(Supplied material):
· · · ·

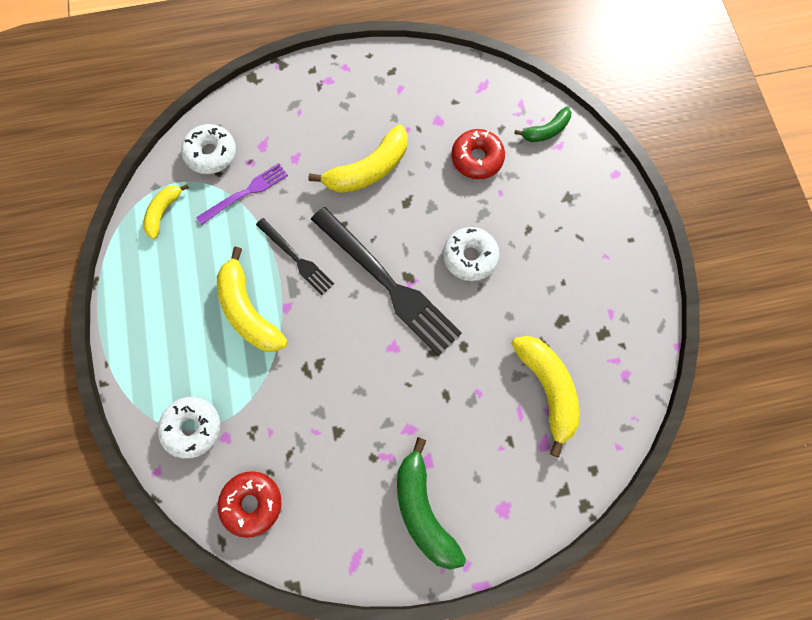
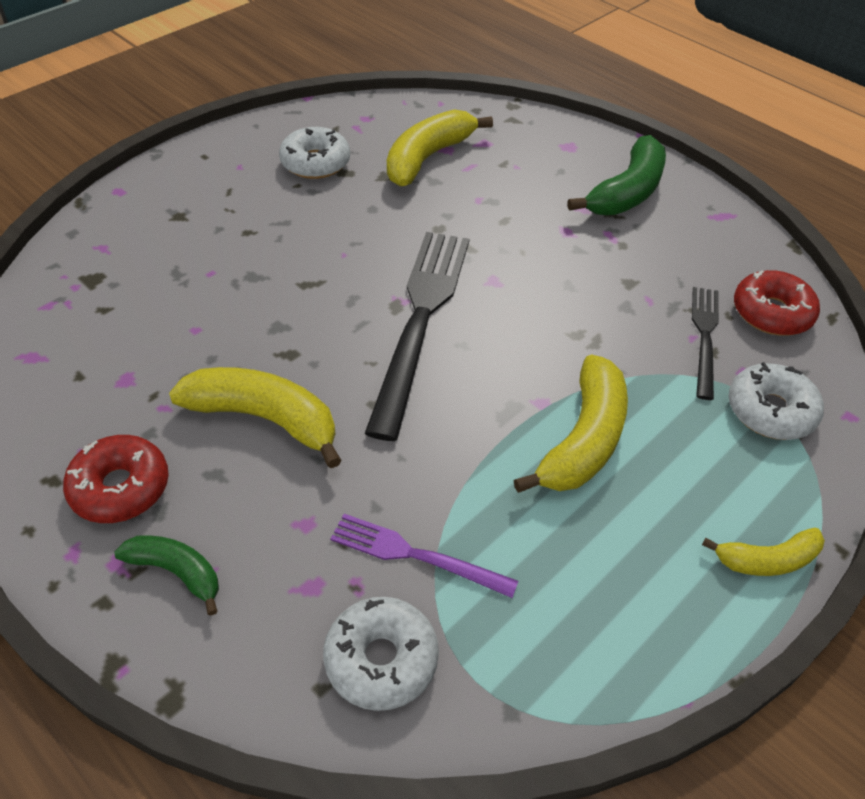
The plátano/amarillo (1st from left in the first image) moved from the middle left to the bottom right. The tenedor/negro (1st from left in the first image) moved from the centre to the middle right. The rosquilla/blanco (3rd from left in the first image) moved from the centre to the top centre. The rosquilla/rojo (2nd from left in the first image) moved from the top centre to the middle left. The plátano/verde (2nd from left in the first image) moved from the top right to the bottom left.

· · · ·

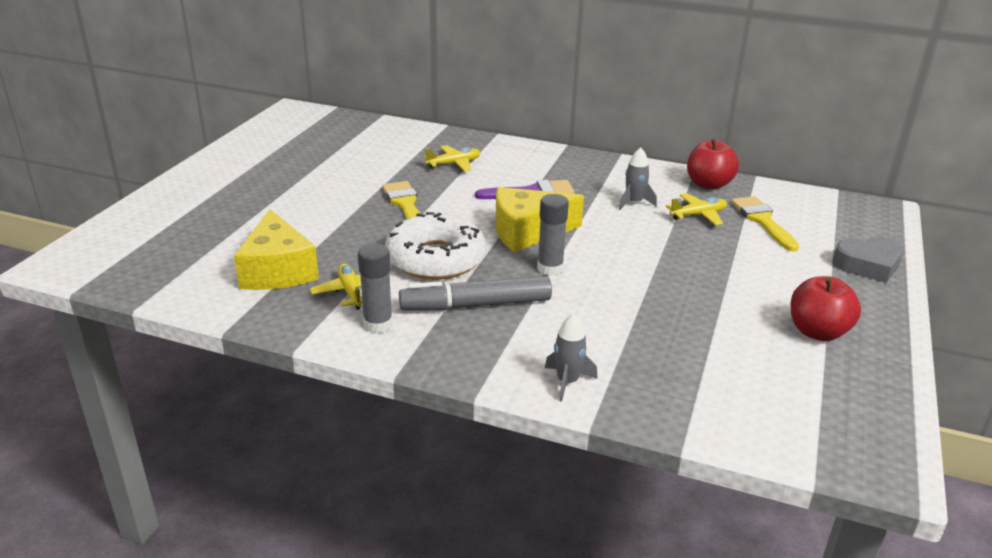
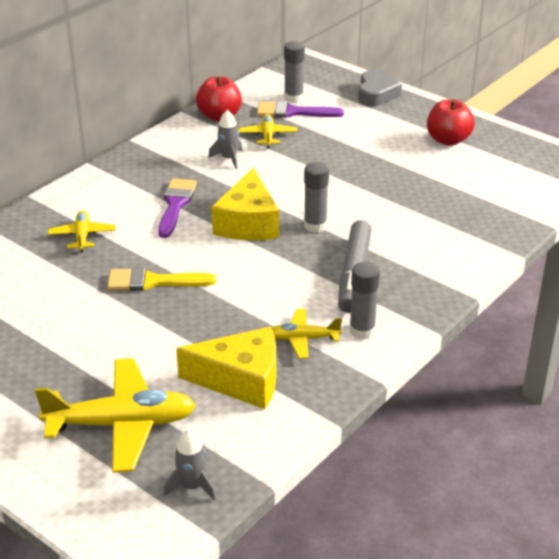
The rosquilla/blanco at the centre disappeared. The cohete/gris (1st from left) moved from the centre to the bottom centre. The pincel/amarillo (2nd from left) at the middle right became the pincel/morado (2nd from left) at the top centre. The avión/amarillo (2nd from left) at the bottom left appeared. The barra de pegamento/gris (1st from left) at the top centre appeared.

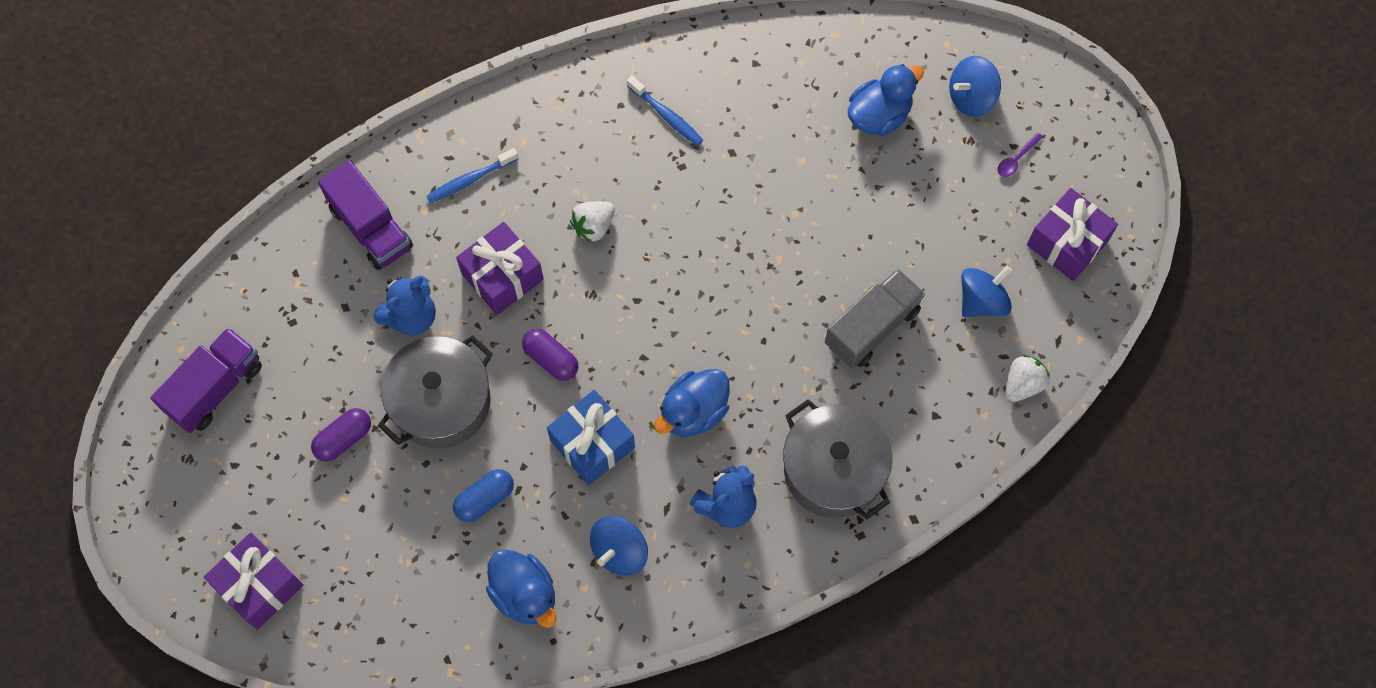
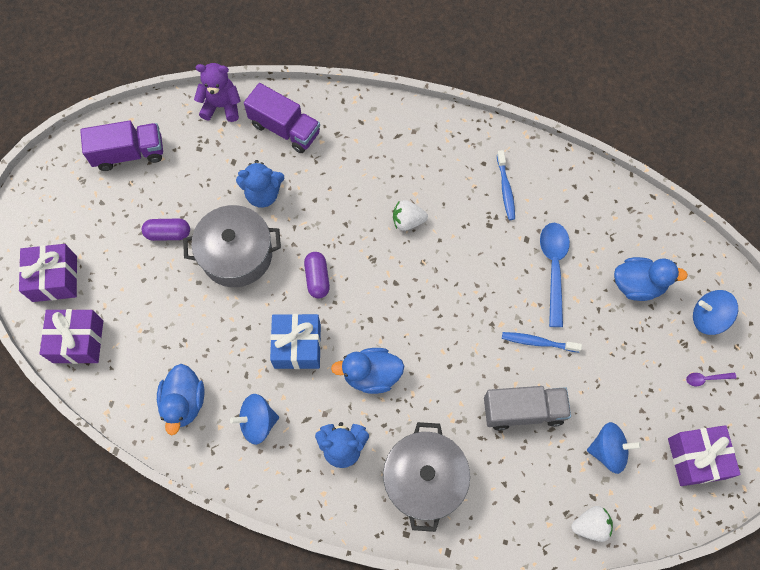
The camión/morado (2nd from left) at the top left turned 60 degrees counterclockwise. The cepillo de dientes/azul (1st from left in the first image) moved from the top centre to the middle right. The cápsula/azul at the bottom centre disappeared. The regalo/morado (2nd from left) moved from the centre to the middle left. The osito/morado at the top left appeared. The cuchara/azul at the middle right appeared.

· · · ·

(Task description): Would you copy out, exactly and with no pictures, only the lines above from the one that contains "The rosquilla/blanco at" through the one that contains "The camión/morado (2nd"?

(Solved exercise):
The rosquilla/blanco at the centre disappeared. The cohete/gris (1st from left) moved from the centre to the bottom centre. The pincel/amarillo (2nd from left) at the middle right became the pincel/morado (2nd from left) at the top centre. The avión/amarillo (2nd from left) at the bottom left appeared. The barra de pegamento/gris (1st from left) at the top centre appeared.

The camión/morado (2nd from left) at the top left turned 60 degrees counterclockwise. The cepillo de dientes/azul (1st from left in the first image) moved from the top centre to the middle right. The cápsula/azul at the bottom centre disappeared. The regalo/morado (2nd from left) moved from the centre to the middle left. The osito/morado at the top left appeared. The cuchara/azul at the middle right appeared.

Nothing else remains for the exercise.